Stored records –
========
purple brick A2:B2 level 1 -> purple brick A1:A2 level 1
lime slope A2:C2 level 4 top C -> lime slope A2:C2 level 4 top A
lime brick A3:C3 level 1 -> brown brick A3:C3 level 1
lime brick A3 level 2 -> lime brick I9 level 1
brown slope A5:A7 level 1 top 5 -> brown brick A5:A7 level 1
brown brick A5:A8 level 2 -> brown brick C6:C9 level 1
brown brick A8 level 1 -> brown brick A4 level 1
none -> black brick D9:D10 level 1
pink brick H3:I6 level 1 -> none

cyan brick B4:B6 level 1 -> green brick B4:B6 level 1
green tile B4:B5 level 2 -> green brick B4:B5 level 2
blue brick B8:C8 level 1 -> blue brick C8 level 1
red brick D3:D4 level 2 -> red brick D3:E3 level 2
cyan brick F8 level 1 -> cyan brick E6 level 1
========
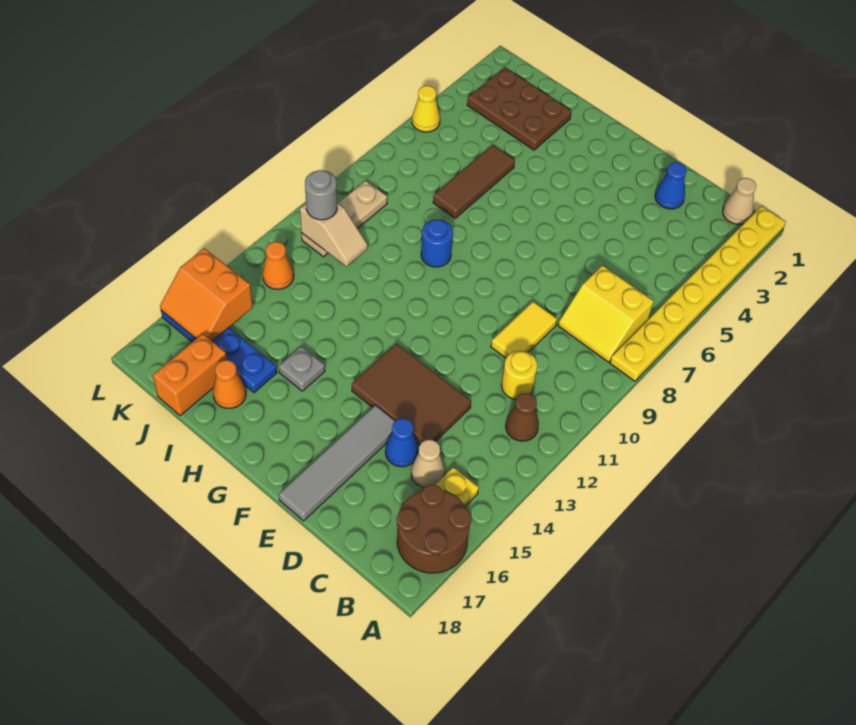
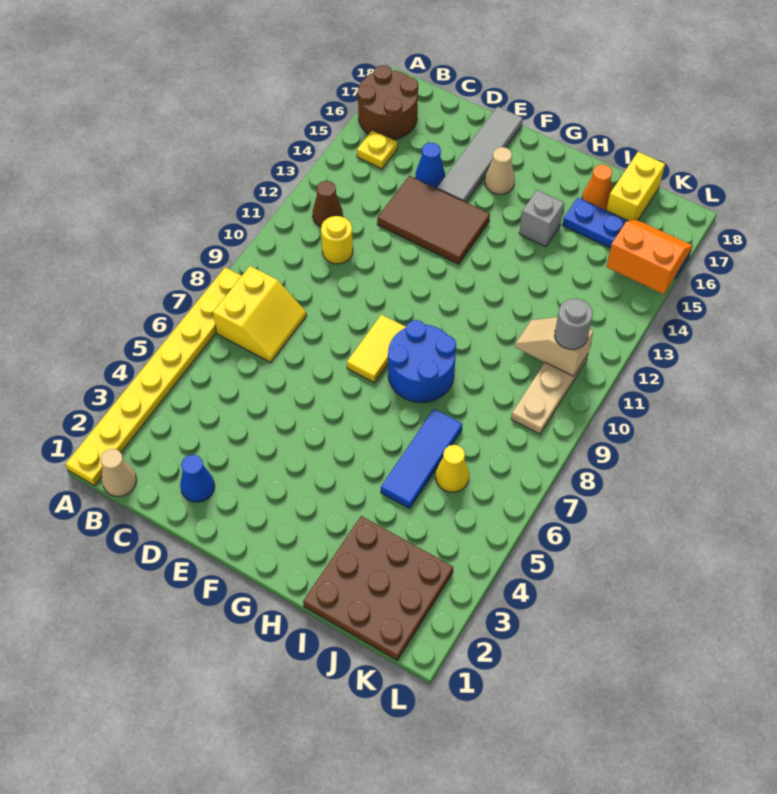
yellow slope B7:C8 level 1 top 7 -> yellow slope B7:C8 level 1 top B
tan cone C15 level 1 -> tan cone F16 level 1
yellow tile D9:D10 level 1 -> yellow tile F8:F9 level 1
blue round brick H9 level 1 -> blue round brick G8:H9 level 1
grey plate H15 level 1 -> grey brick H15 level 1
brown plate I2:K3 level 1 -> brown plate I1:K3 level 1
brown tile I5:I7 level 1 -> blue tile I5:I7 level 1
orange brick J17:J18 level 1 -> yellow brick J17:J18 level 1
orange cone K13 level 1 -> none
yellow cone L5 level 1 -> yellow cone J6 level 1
========
WHAT THE EXERCISE ASKS – Look above for the line holding "yellow tile D9:D10" and the line holding "yellow cone L5". Retype both, and every line between them, word for word and nothing else.

EXPECTED OUTPUT –
yellow tile D9:D10 level 1 -> yellow tile F8:F9 level 1
blue round brick H9 level 1 -> blue round brick G8:H9 level 1
grey plate H15 level 1 -> grey brick H15 level 1
brown plate I2:K3 level 1 -> brown plate I1:K3 level 1
brown tile I5:I7 level 1 -> blue tile I5:I7 level 1
orange brick J17:J18 level 1 -> yellow brick J17:J18 level 1
orange cone K13 level 1 -> none
yellow cone L5 level 1 -> yellow cone J6 level 1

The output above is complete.